**Work required**
Copy the listing below in full and skip every picture.

**Extracted data**
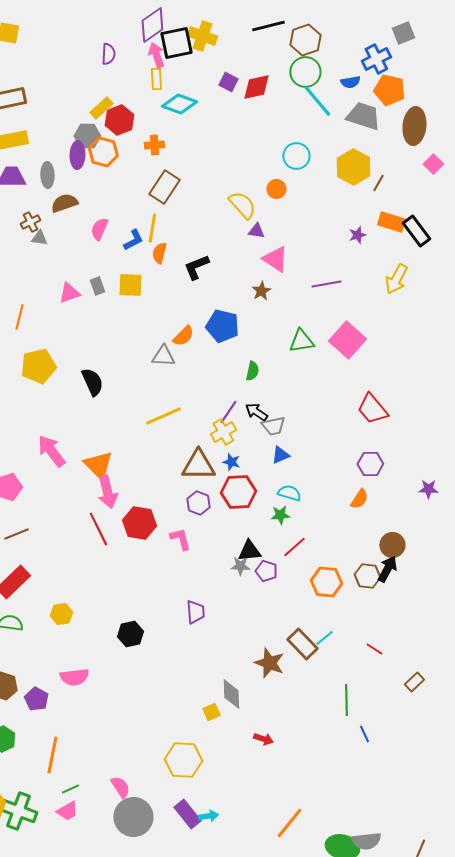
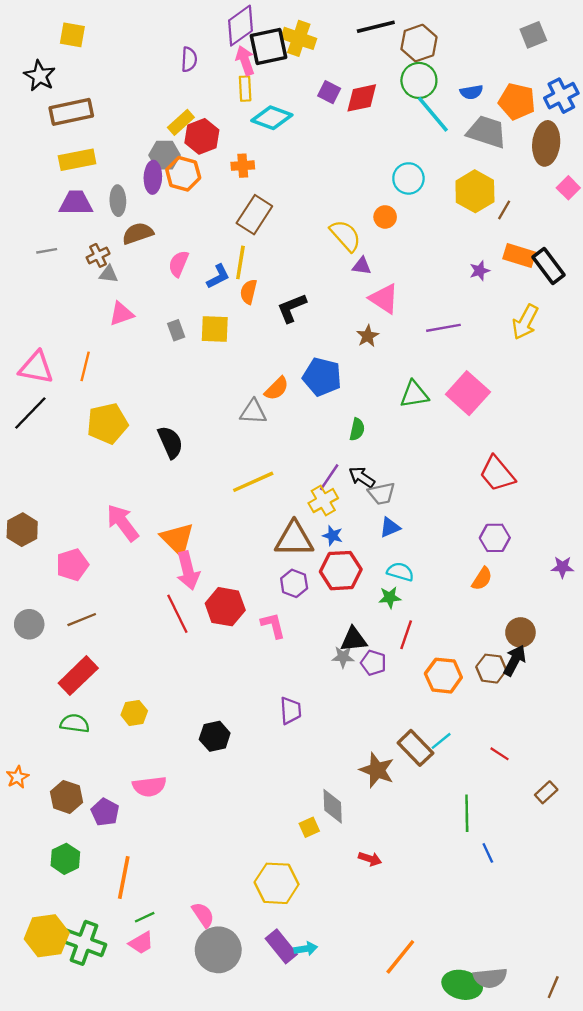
blue cross: (376, 59) -> (561, 96), moved
pink triangle: (69, 293) -> (121, 314), moved
red line: (294, 547) -> (406, 635), turned -30

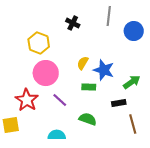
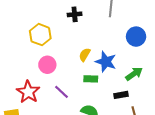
black cross: (73, 23) -> (75, 14), turned -32
blue circle: (134, 31) -> (136, 37), moved
pink circle: (46, 73) -> (47, 65), size x0.7

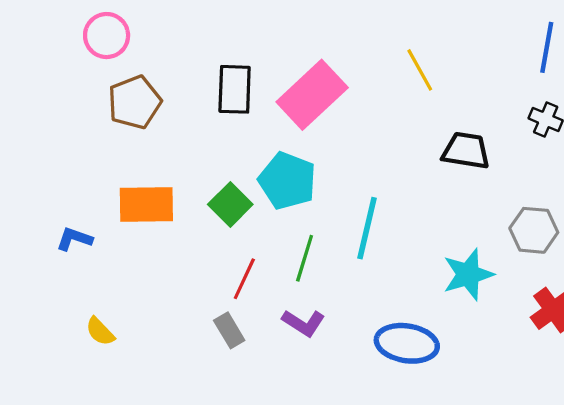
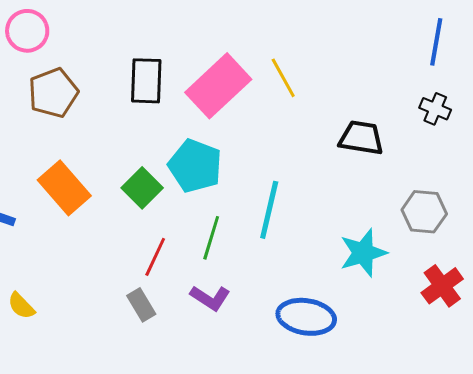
yellow line: (420, 70) -> (283, 78), moved
orange rectangle: (146, 204) -> (64, 188), turned 50

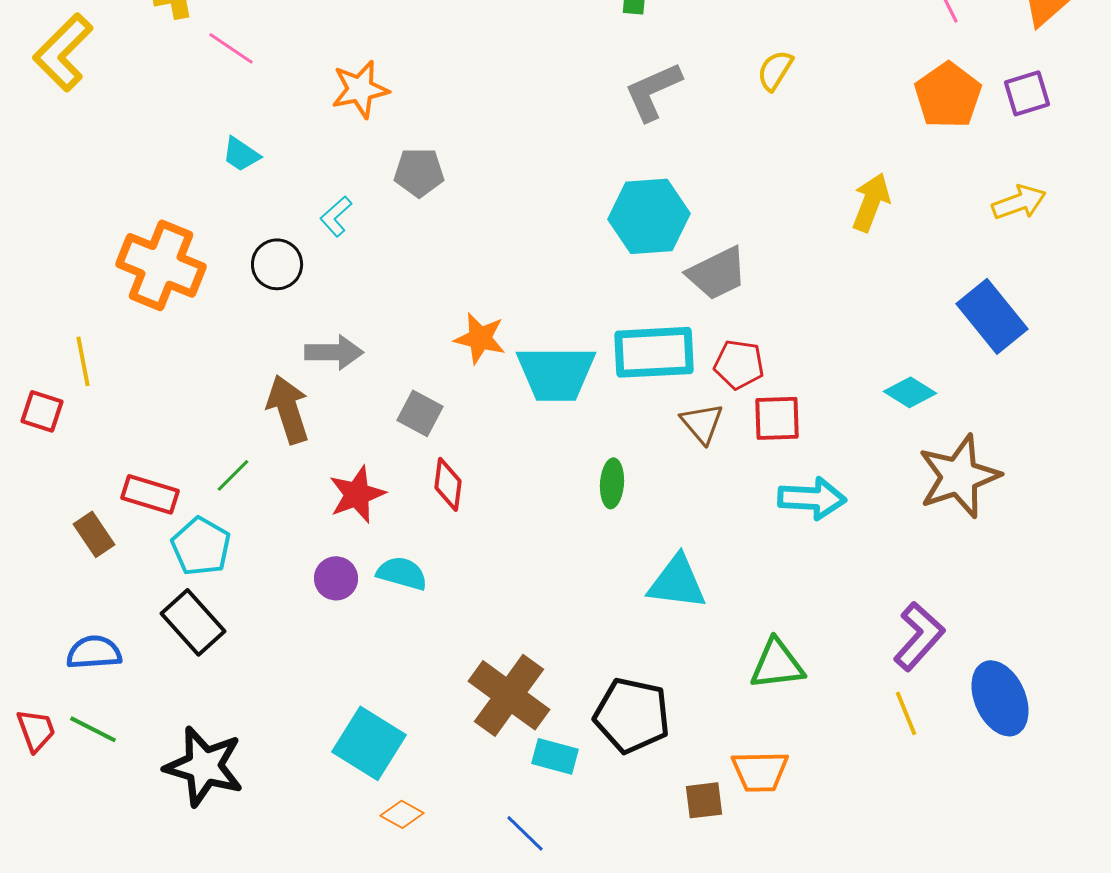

**Output**
blue cross: (376, 59) -> (561, 96), moved
pink triangle: (69, 293) -> (121, 314), moved
red line: (294, 547) -> (406, 635), turned -30

black cross: (73, 23) -> (75, 14), turned -32
blue circle: (134, 31) -> (136, 37), moved
pink circle: (46, 73) -> (47, 65), size x0.7

yellow line: (420, 70) -> (283, 78), moved
orange rectangle: (146, 204) -> (64, 188), turned 50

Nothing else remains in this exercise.